Task: When you reach the line in the listing below that contains "cyan brick B1:E1", begin returning lines exactly as written, and stop after the line that contains "yellow brick D7:D8". Return no other lines.

Data for the task:

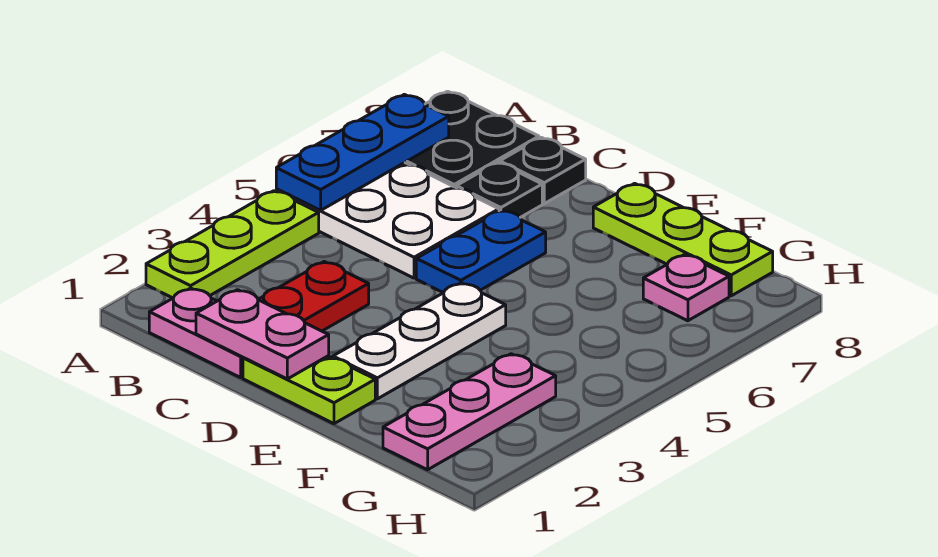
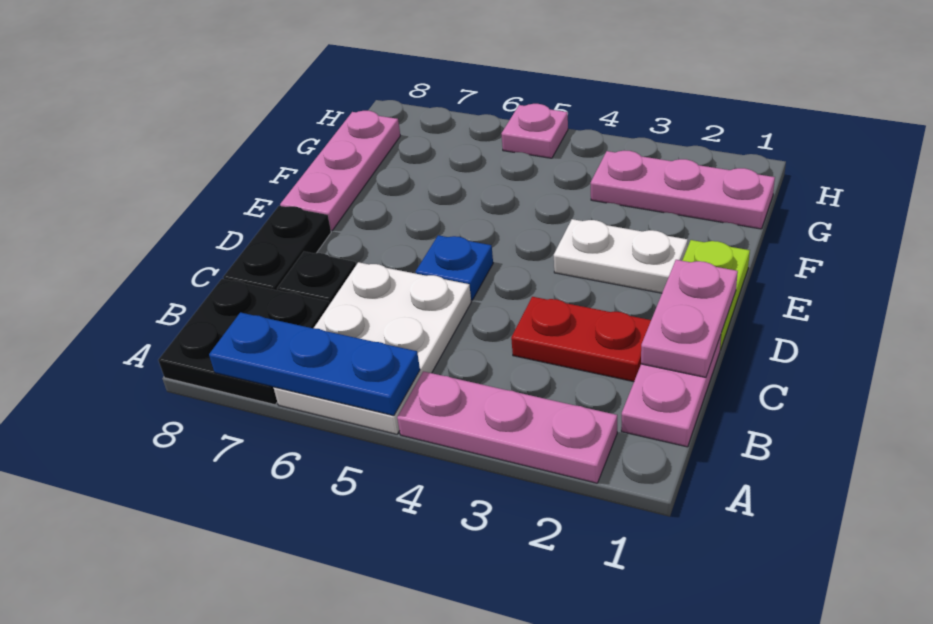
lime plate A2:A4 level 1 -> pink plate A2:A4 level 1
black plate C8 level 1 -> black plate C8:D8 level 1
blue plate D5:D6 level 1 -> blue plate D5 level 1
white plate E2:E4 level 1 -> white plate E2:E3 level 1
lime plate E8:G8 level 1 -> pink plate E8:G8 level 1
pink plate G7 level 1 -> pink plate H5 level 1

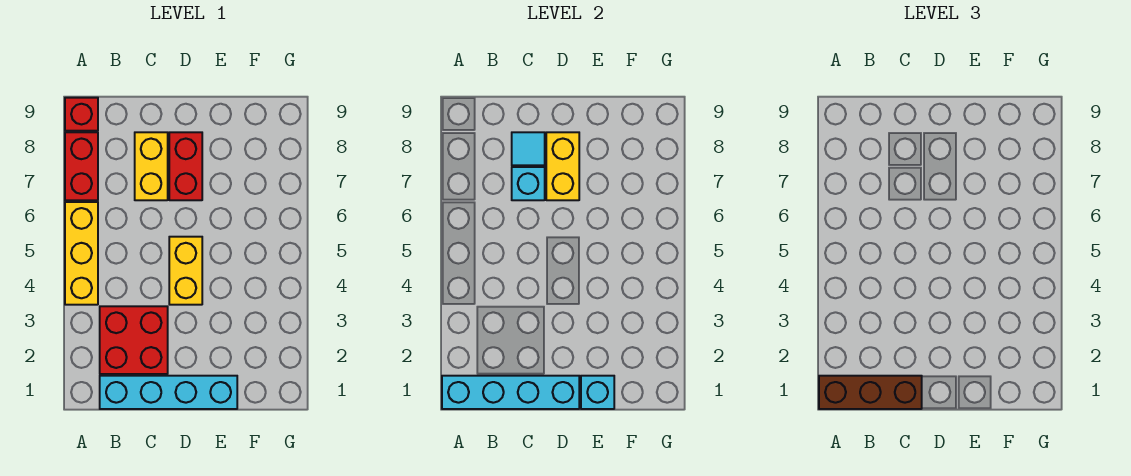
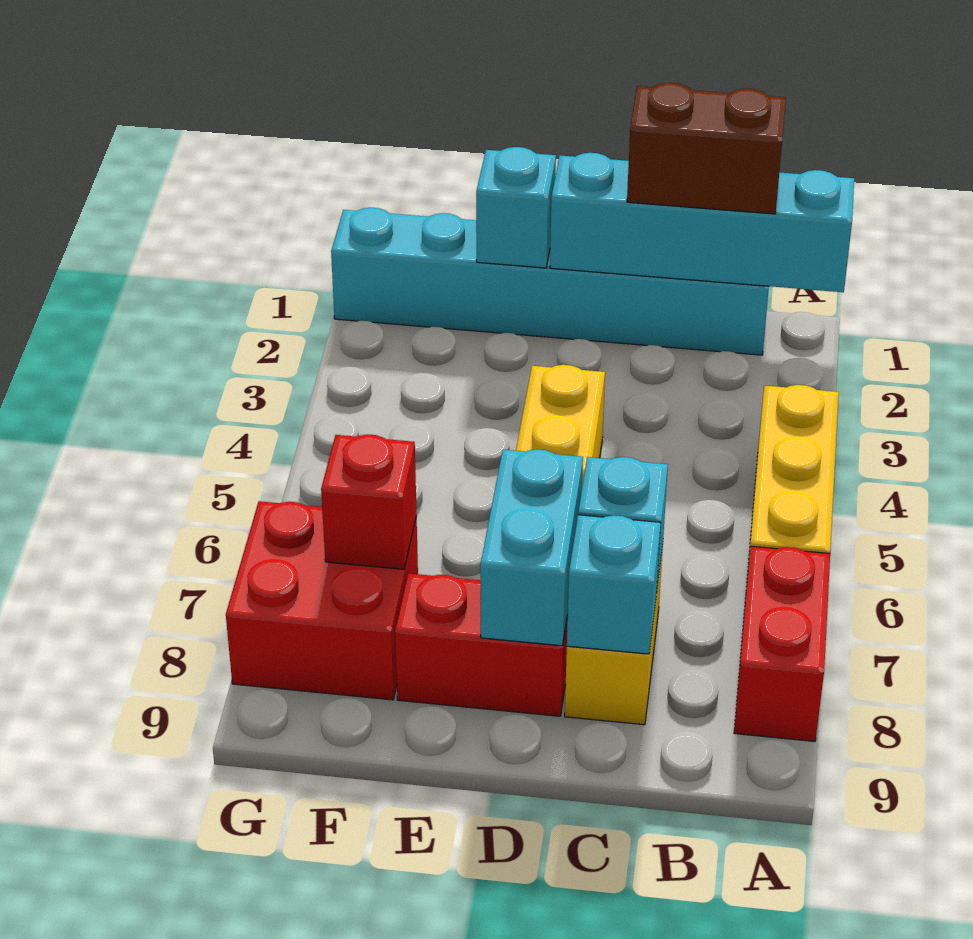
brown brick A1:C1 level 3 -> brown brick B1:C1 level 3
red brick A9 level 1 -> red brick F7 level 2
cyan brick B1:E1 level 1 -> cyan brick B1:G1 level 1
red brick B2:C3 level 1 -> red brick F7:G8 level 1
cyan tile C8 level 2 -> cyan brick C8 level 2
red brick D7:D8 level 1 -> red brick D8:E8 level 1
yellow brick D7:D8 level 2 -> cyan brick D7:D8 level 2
...
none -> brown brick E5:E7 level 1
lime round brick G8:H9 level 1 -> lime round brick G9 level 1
==
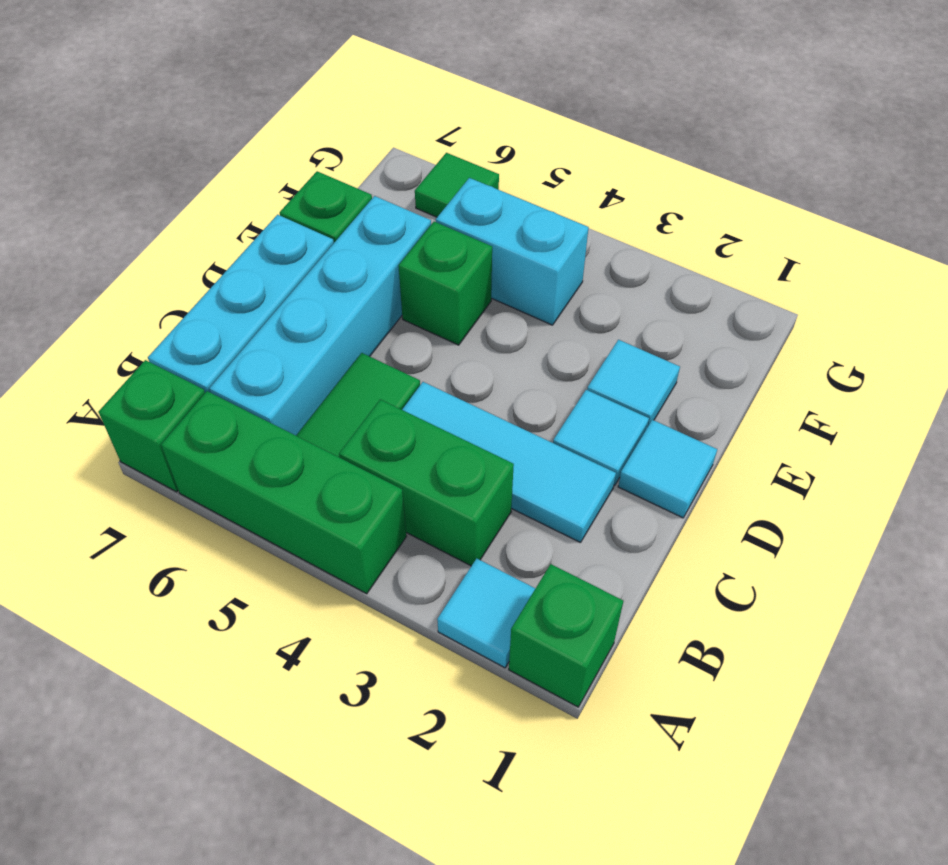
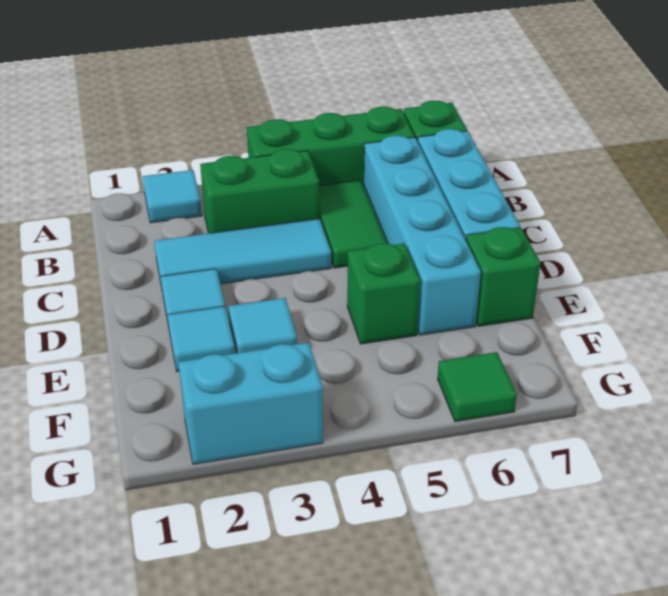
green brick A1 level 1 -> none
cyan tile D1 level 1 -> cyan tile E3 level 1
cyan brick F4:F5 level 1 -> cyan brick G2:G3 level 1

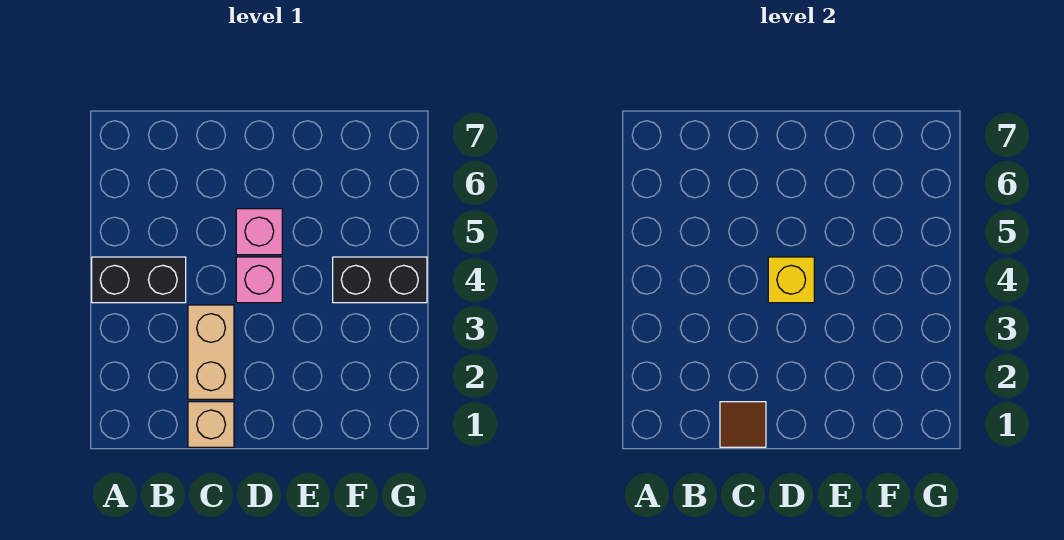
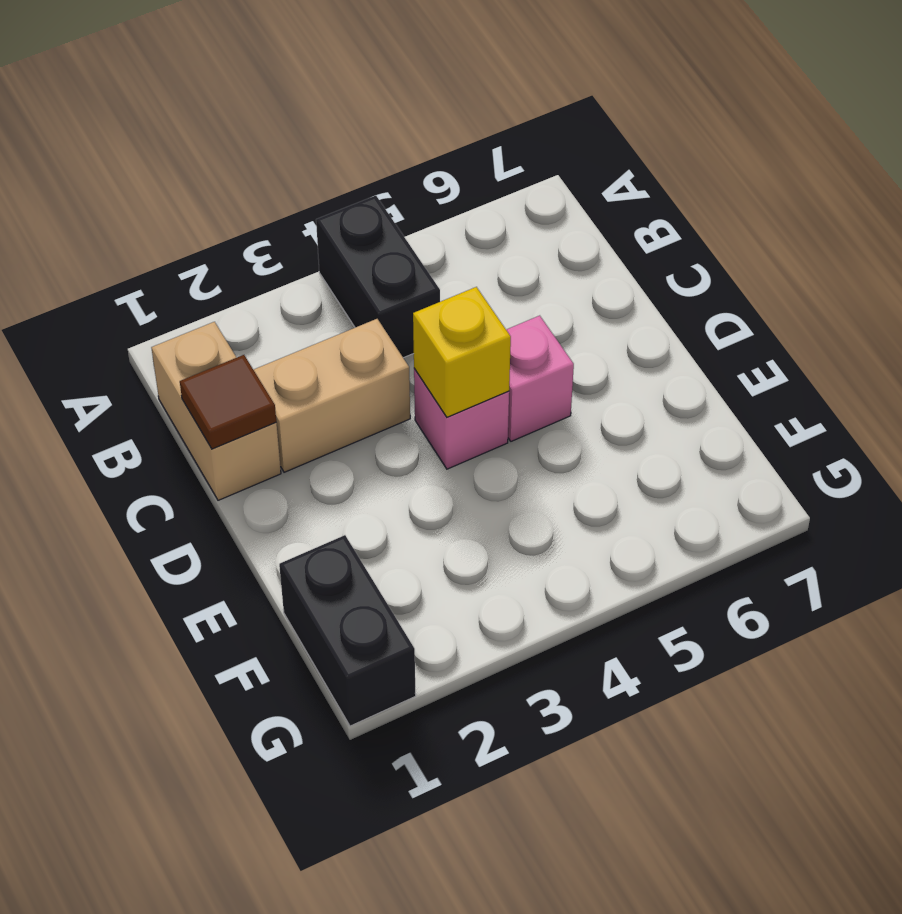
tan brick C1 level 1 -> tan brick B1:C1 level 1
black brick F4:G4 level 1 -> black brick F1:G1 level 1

Task output:
cyan brick B1:E1 level 1 -> cyan brick B1:G1 level 1
red brick B2:C3 level 1 -> red brick F7:G8 level 1
cyan tile C8 level 2 -> cyan brick C8 level 2
red brick D7:D8 level 1 -> red brick D8:E8 level 1
yellow brick D7:D8 level 2 -> cyan brick D7:D8 level 2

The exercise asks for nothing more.